> REQUIREMENT
After locating the line that contains "none -> orange brick I3:J3 level 1" in the records below, write out exactly that line and each line after it through the one that contains "none -> black round brick G1 level 2", and nothing else.

> STUDY MATERIAL

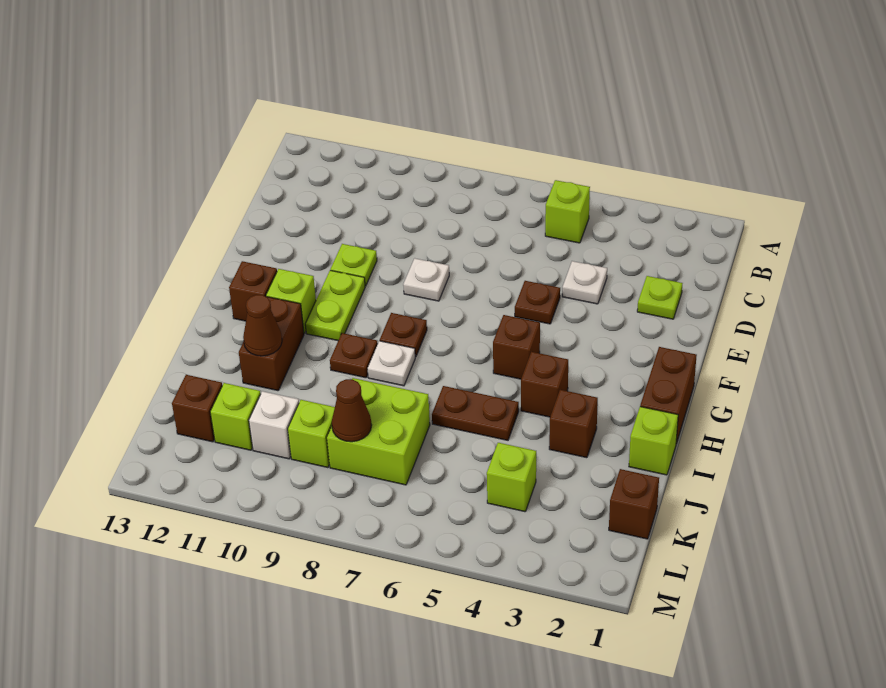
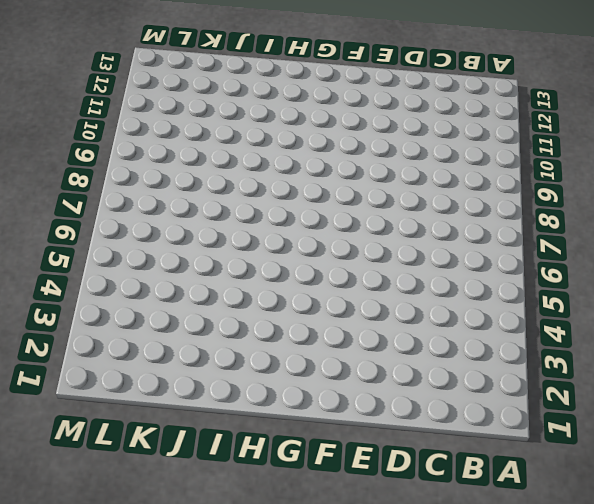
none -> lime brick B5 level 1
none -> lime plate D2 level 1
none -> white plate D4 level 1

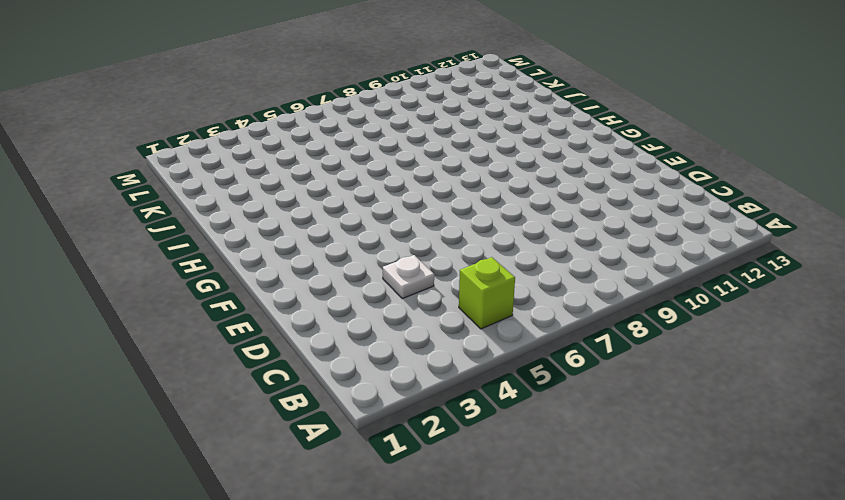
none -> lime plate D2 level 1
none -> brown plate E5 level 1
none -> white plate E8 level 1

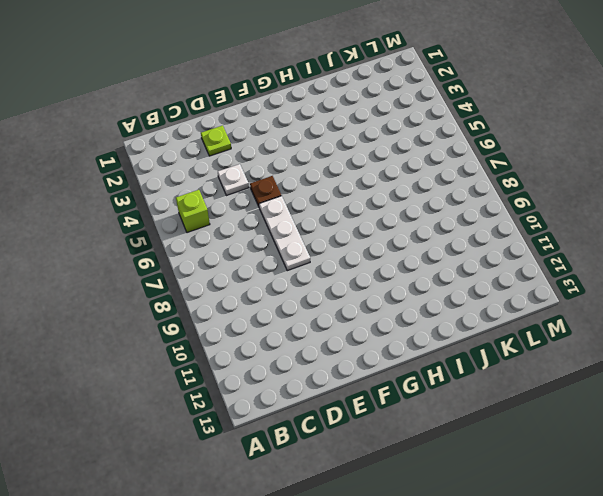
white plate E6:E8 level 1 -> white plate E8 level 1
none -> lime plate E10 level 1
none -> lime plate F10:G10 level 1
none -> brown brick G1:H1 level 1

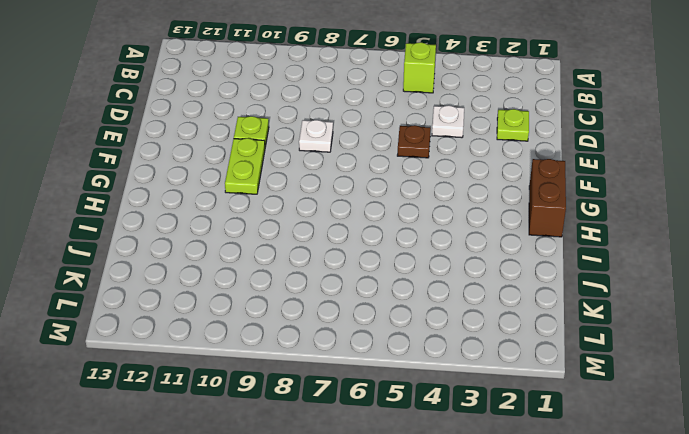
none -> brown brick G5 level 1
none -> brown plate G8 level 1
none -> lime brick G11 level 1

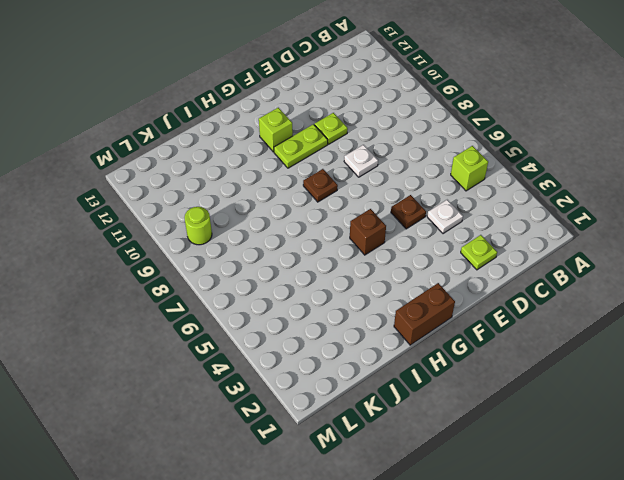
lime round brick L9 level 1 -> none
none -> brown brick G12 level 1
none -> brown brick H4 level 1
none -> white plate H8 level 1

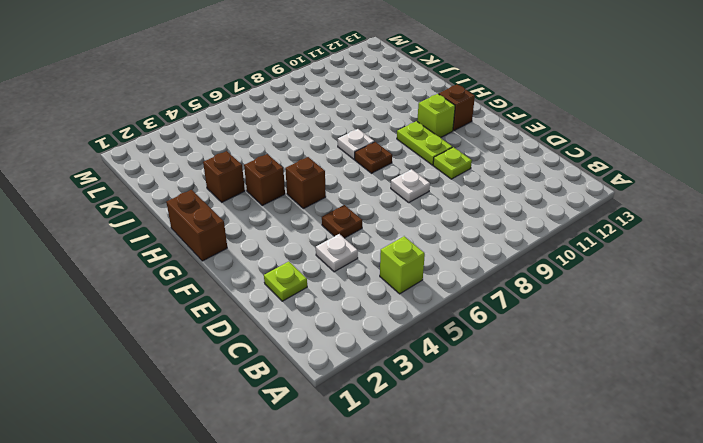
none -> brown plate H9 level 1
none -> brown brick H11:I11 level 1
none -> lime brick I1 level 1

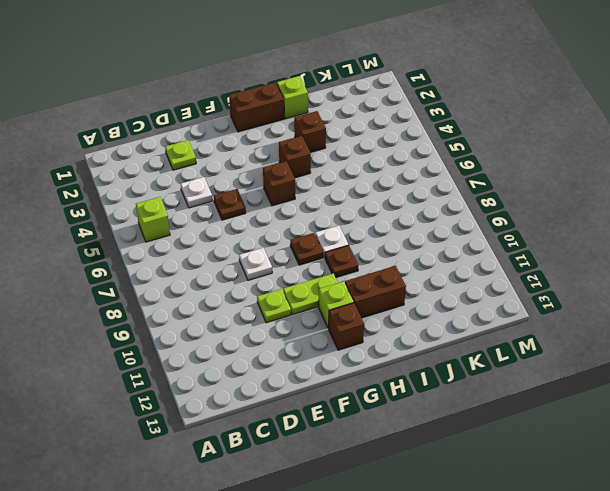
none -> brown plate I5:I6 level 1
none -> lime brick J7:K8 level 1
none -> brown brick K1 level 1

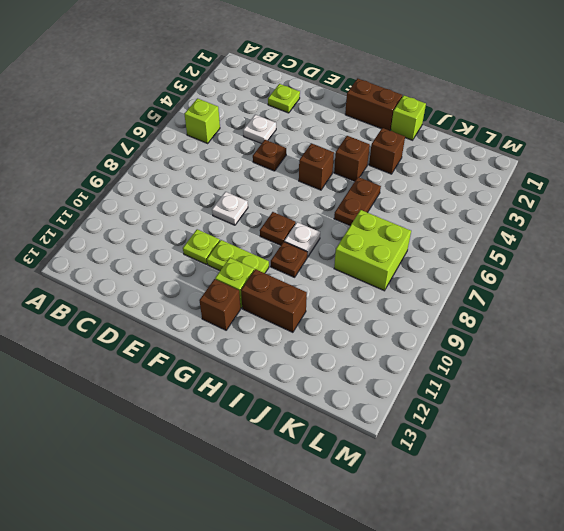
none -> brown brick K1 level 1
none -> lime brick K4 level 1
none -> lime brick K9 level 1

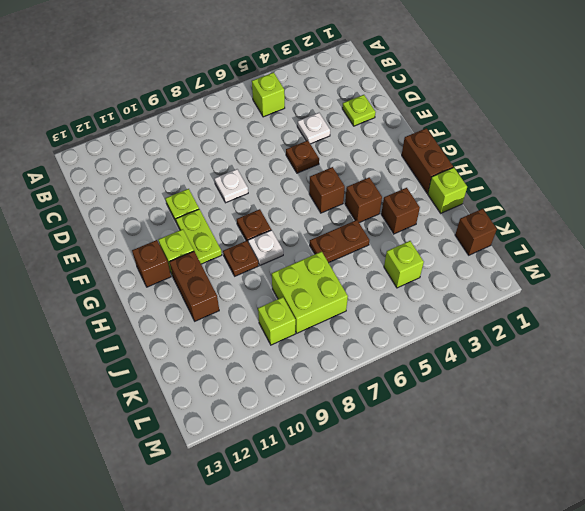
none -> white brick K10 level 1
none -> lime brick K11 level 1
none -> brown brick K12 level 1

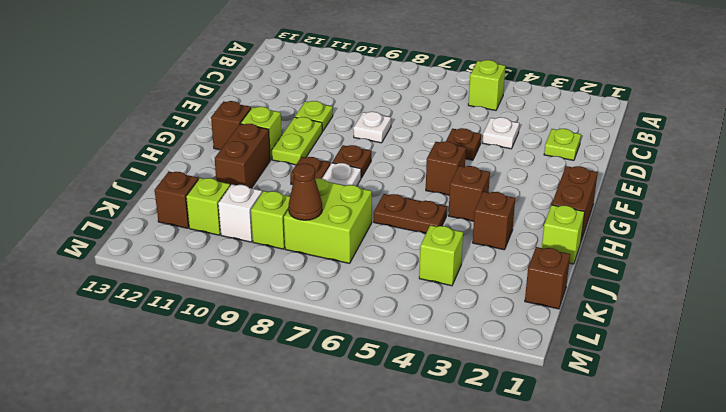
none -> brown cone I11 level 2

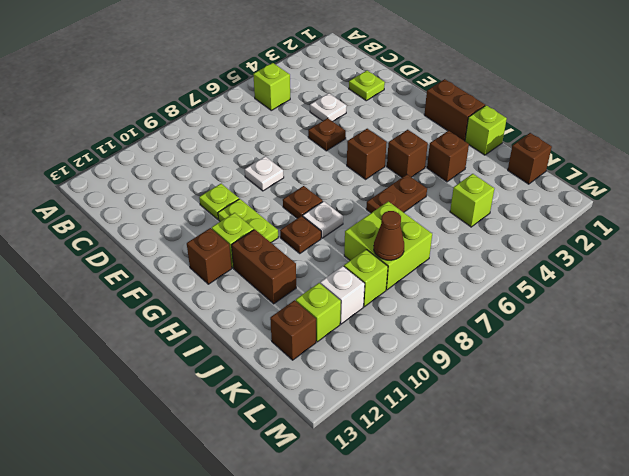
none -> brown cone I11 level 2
--
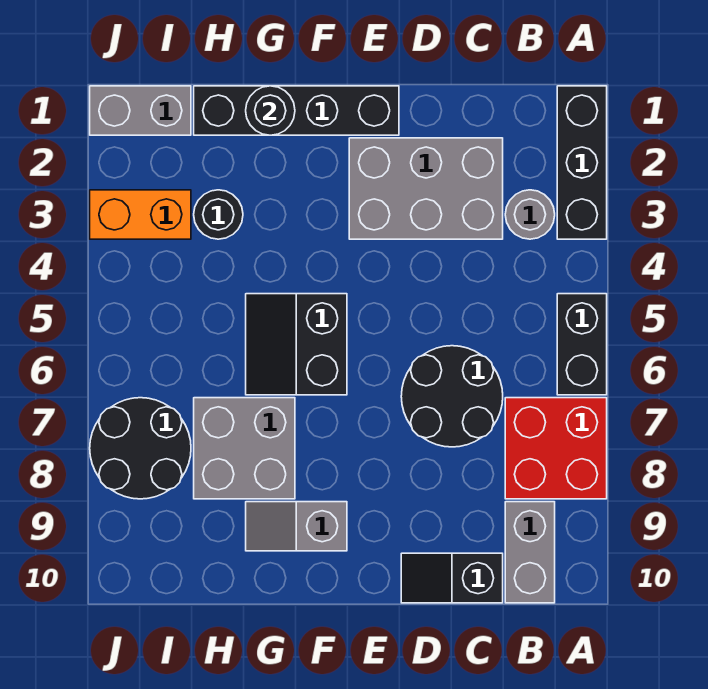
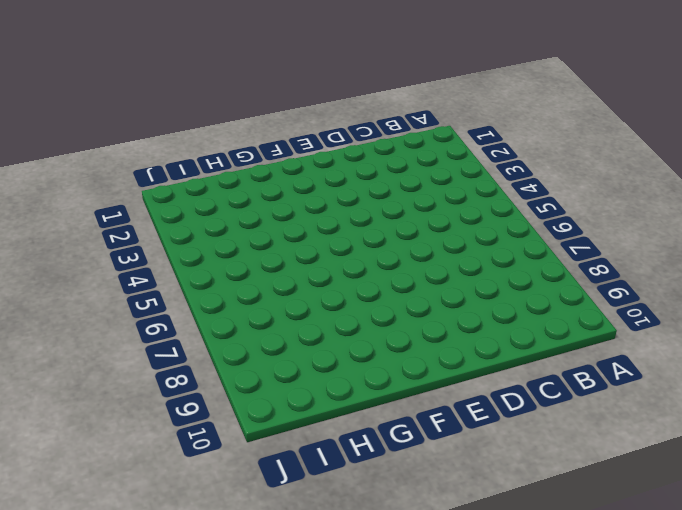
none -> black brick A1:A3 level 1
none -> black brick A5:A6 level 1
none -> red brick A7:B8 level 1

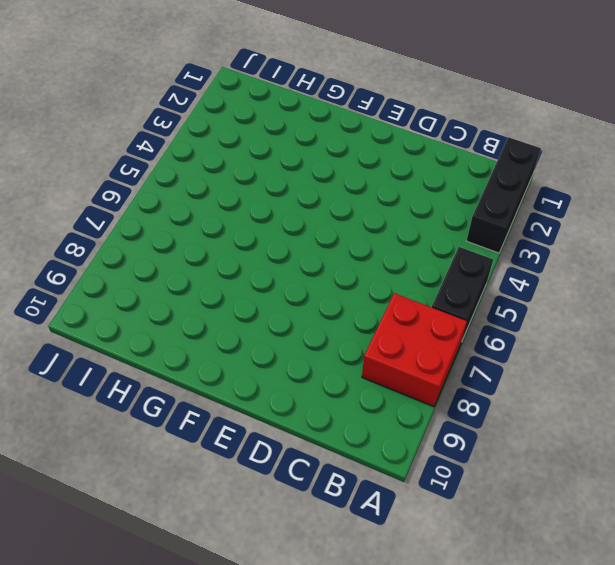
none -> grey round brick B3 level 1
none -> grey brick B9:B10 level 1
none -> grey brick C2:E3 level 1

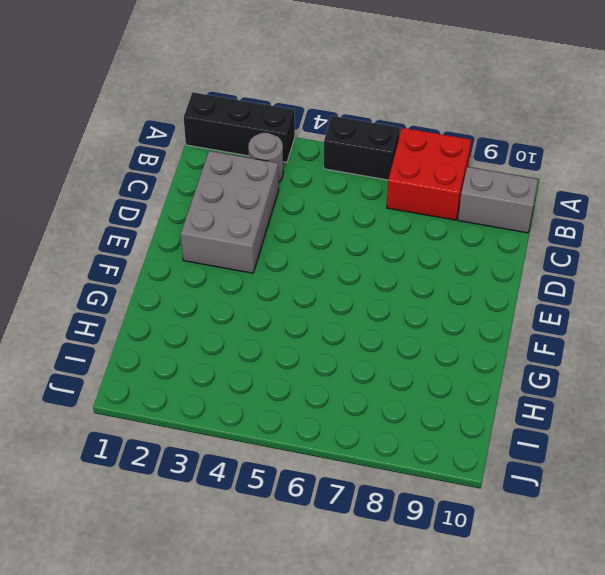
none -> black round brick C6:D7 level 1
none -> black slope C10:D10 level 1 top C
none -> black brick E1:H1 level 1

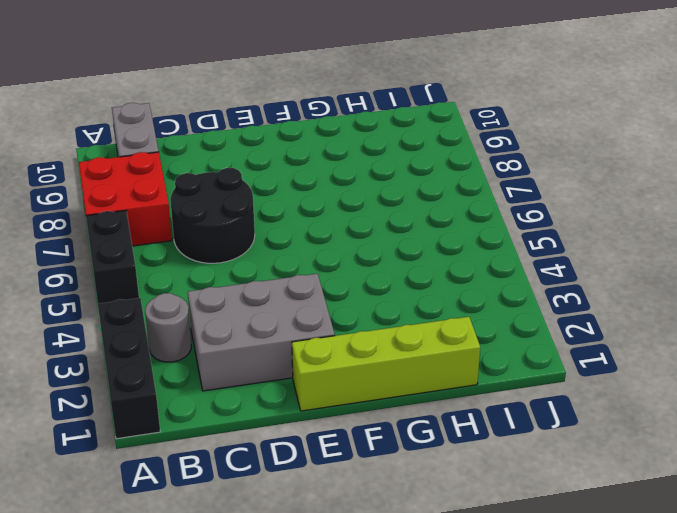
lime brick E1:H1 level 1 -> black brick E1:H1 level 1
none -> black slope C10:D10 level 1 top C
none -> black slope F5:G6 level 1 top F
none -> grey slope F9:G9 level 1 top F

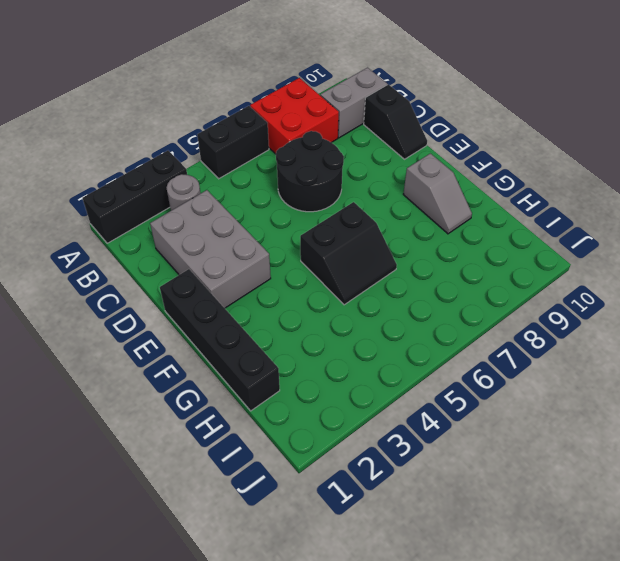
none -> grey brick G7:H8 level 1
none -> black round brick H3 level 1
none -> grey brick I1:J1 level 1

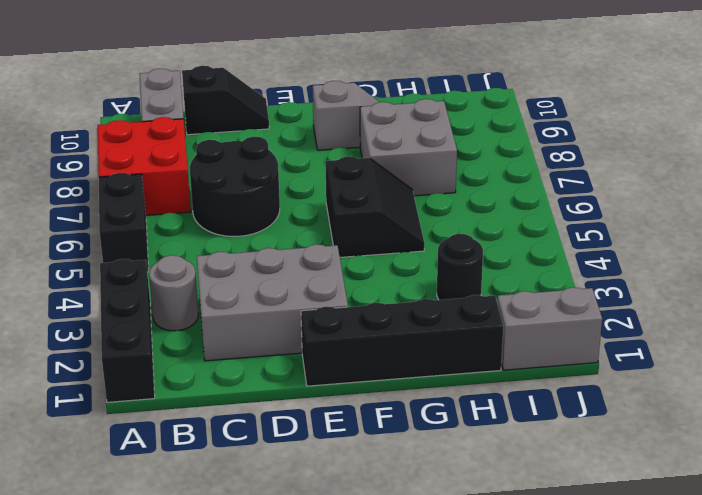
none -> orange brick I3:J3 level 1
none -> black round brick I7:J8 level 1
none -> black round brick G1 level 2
* * *
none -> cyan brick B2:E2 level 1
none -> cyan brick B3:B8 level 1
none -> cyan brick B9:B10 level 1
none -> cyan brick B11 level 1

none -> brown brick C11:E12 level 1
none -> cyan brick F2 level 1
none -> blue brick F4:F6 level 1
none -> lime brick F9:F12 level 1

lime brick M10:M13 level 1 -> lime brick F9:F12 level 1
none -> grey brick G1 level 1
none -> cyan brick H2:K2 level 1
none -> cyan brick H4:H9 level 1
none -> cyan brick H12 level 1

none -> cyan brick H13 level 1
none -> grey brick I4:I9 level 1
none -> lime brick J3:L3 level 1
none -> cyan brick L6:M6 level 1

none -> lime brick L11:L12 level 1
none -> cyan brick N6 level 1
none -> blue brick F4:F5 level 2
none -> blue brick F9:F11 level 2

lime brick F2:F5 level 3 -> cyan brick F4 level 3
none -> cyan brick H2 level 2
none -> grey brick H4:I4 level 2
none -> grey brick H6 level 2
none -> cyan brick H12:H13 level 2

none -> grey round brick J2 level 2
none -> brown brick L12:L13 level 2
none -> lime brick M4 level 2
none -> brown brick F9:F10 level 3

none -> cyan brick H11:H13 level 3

> TASK RESULT
none -> orange brick I3:J3 level 1
none -> black round brick I7:J8 level 1
none -> black round brick G1 level 2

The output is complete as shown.